* [Directions for this task]:
Go through the data and report each line that holds the string "moved".

* [Dataset content]:

+-------+

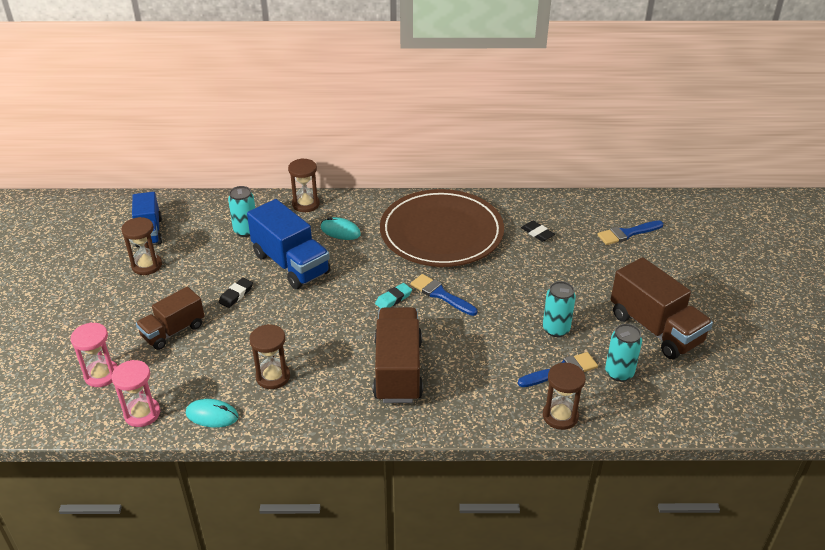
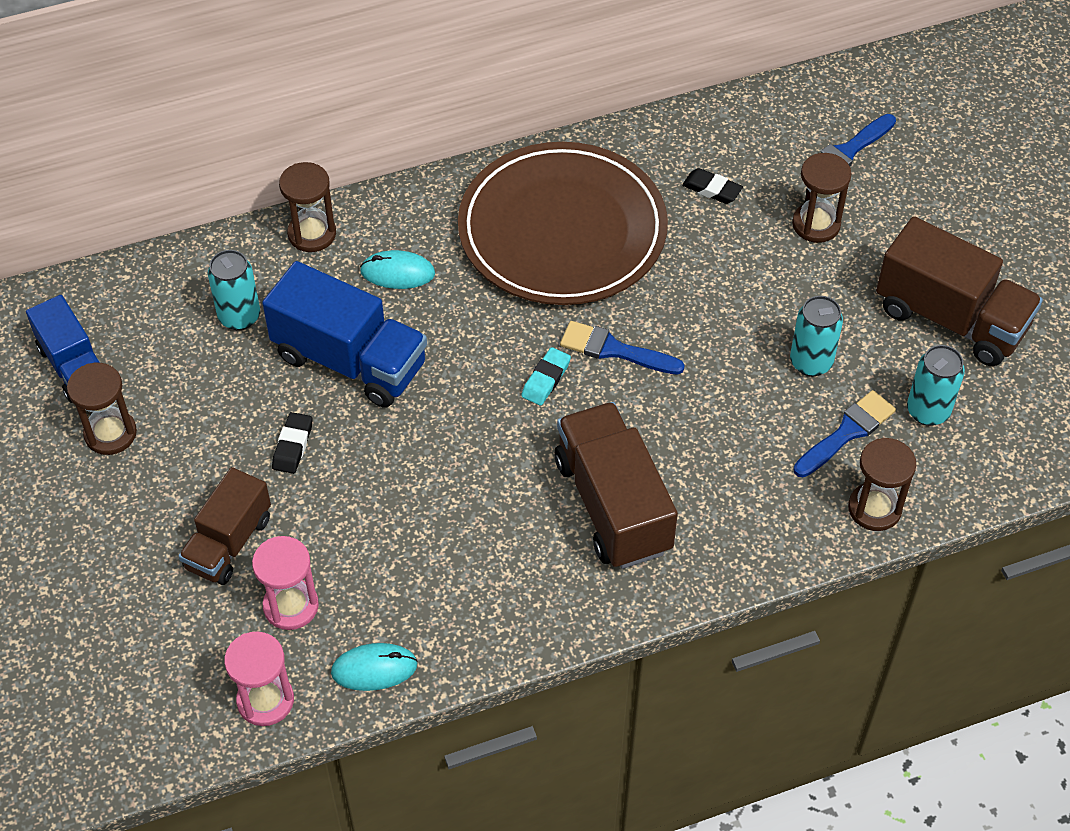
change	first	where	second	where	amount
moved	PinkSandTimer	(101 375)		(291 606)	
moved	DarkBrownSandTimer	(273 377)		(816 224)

+-------+

* [Written response]:
moved	PinkSandTimer	(101 375)		(291 606)	
moved	DarkBrownSandTimer	(273 377)		(816 224)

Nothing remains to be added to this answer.